Given records
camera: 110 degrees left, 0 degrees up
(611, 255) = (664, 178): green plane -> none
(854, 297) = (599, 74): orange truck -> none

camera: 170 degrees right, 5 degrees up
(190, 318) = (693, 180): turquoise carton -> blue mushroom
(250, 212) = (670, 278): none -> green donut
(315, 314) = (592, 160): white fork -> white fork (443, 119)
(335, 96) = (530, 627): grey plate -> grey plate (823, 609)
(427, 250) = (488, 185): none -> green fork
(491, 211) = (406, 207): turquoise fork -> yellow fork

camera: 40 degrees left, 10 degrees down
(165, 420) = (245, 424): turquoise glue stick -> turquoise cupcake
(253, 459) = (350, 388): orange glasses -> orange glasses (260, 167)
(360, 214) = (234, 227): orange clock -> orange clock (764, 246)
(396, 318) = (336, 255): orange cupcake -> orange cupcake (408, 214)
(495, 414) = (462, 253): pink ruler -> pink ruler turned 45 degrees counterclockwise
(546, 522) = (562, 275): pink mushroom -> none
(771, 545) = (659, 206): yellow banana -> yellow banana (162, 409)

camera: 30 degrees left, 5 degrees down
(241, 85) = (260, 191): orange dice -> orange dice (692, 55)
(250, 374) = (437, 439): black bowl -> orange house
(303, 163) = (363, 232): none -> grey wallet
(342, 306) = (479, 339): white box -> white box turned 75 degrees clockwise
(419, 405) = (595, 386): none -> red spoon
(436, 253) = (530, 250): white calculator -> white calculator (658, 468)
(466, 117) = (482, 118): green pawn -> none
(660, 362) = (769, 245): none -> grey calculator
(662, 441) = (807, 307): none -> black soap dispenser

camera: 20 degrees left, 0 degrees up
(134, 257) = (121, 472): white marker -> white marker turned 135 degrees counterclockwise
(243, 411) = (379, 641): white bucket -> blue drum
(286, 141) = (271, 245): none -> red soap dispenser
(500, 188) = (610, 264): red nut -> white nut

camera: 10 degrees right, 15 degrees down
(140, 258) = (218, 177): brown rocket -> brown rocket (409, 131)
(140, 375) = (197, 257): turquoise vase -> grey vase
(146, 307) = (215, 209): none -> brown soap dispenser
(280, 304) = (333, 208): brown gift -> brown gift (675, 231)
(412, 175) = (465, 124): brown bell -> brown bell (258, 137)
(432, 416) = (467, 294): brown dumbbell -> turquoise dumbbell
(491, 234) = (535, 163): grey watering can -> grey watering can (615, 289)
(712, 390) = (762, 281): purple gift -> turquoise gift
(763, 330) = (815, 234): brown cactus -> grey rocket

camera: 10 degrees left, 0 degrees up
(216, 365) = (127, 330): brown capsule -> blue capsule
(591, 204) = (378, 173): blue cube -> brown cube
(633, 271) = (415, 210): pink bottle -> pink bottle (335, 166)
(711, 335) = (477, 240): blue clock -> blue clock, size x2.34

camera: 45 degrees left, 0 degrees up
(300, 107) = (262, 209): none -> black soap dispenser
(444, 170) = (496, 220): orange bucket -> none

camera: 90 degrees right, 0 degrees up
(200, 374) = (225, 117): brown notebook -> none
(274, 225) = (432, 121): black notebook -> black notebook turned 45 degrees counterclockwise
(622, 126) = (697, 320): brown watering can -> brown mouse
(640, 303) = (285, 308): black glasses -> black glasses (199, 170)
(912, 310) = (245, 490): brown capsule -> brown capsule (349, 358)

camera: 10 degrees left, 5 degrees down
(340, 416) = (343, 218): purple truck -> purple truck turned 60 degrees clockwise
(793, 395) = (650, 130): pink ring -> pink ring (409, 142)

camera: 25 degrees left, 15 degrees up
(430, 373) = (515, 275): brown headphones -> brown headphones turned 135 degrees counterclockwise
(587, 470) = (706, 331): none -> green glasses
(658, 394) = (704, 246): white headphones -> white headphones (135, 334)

Exercise prompt
Go through the data above from its first line and copy each line exactly, stopping once the line with "(190, 318) = (693, 180): turquoise" has been copied.

Solution to this problem
camera: 110 degrees left, 0 degrees up
(611, 255) = (664, 178): green plane -> none
(854, 297) = (599, 74): orange truck -> none

camera: 170 degrees right, 5 degrees up
(190, 318) = (693, 180): turquoise carton -> blue mushroom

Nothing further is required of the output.